* EXERCISE DESCRIPTION:
Look through the data below. Pick out the lines holding the string "purple".

[Scene edit records]

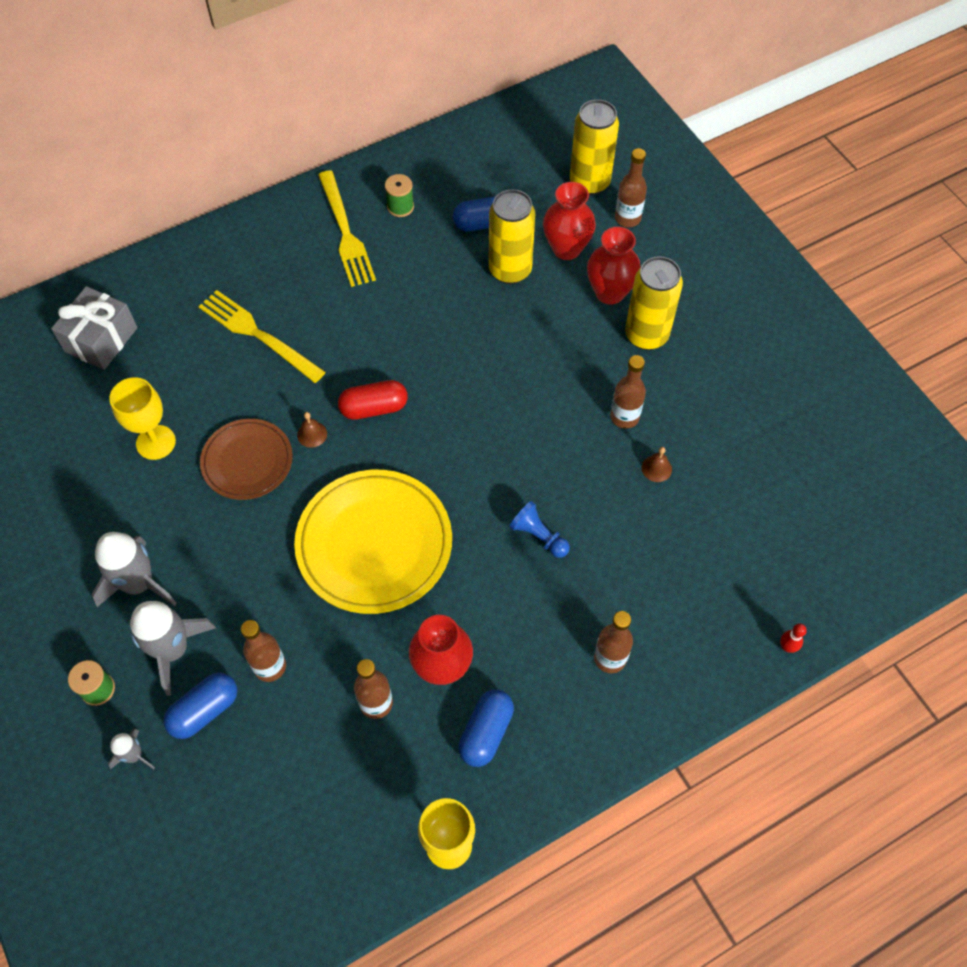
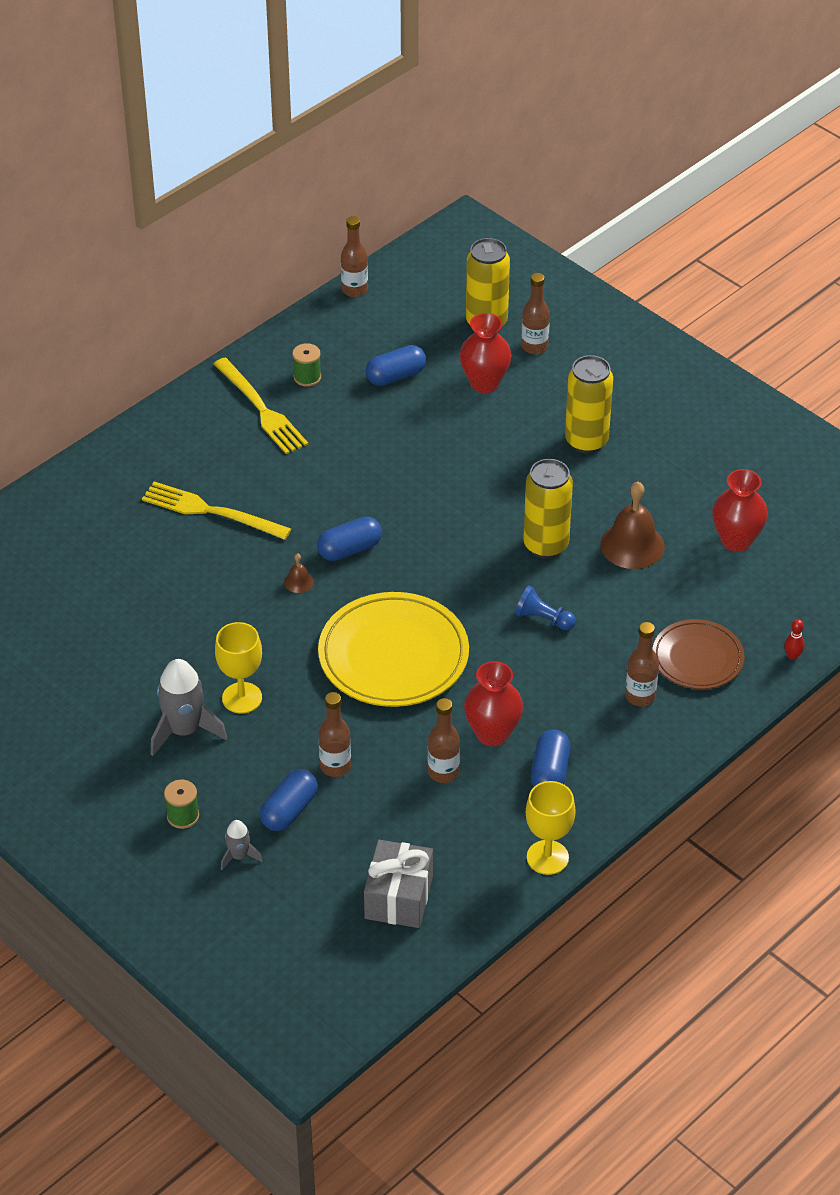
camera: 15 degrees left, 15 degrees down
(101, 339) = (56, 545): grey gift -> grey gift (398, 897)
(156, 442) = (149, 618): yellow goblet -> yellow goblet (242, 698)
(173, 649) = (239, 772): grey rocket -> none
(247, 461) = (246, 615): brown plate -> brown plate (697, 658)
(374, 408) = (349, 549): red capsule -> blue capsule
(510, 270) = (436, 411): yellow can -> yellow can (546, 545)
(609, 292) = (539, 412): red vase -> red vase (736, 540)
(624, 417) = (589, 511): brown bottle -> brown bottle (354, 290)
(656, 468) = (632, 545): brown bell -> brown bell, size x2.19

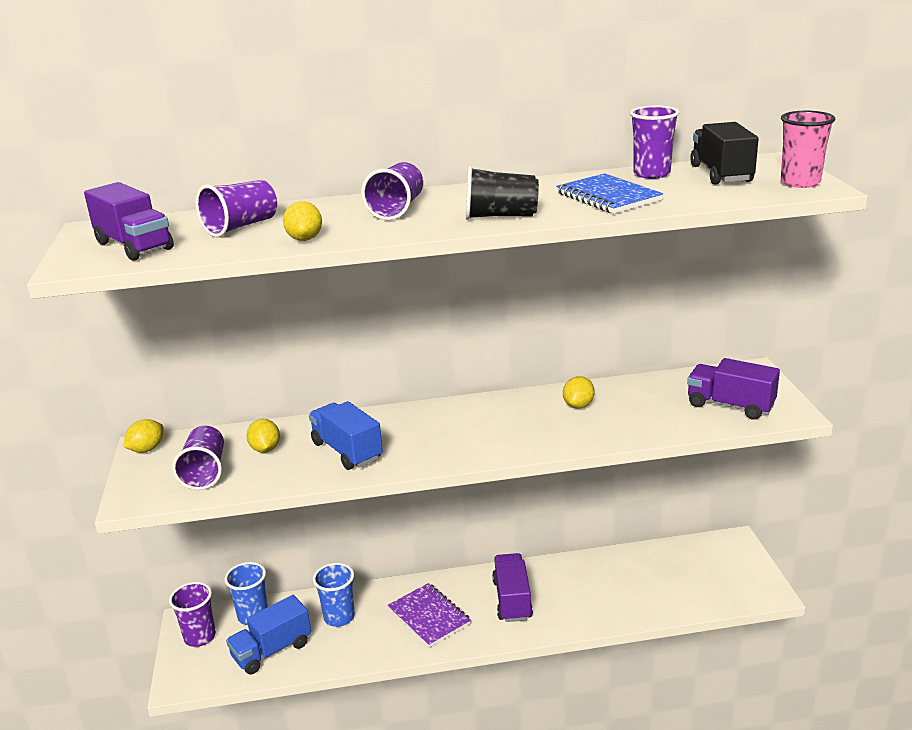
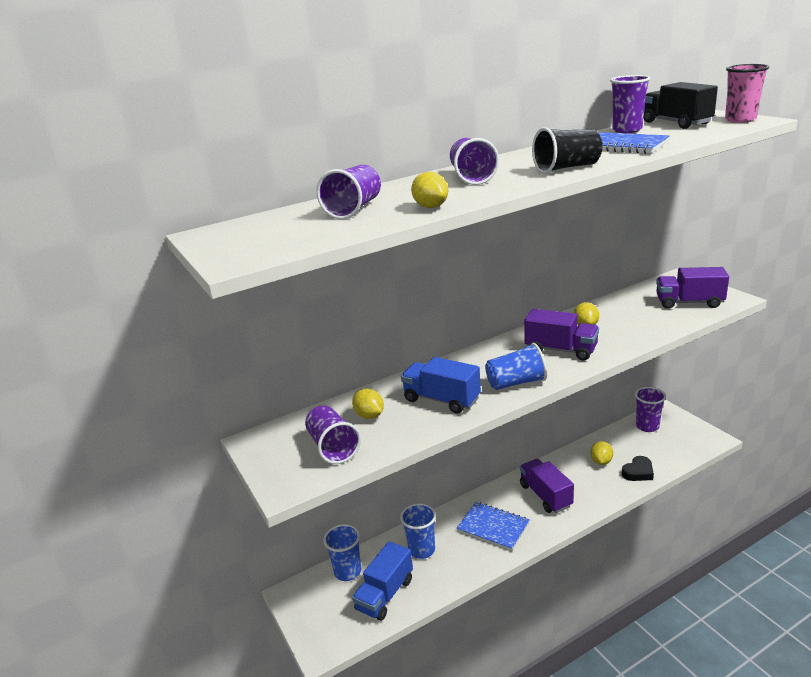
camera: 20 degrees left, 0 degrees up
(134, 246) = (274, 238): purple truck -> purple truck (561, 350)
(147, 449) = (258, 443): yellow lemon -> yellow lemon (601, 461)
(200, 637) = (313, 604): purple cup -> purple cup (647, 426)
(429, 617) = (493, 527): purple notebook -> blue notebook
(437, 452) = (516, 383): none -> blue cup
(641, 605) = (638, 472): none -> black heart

* EXERCISE RESPONSE:
(134, 246) = (274, 238): purple truck -> purple truck (561, 350)
(200, 637) = (313, 604): purple cup -> purple cup (647, 426)
(429, 617) = (493, 527): purple notebook -> blue notebook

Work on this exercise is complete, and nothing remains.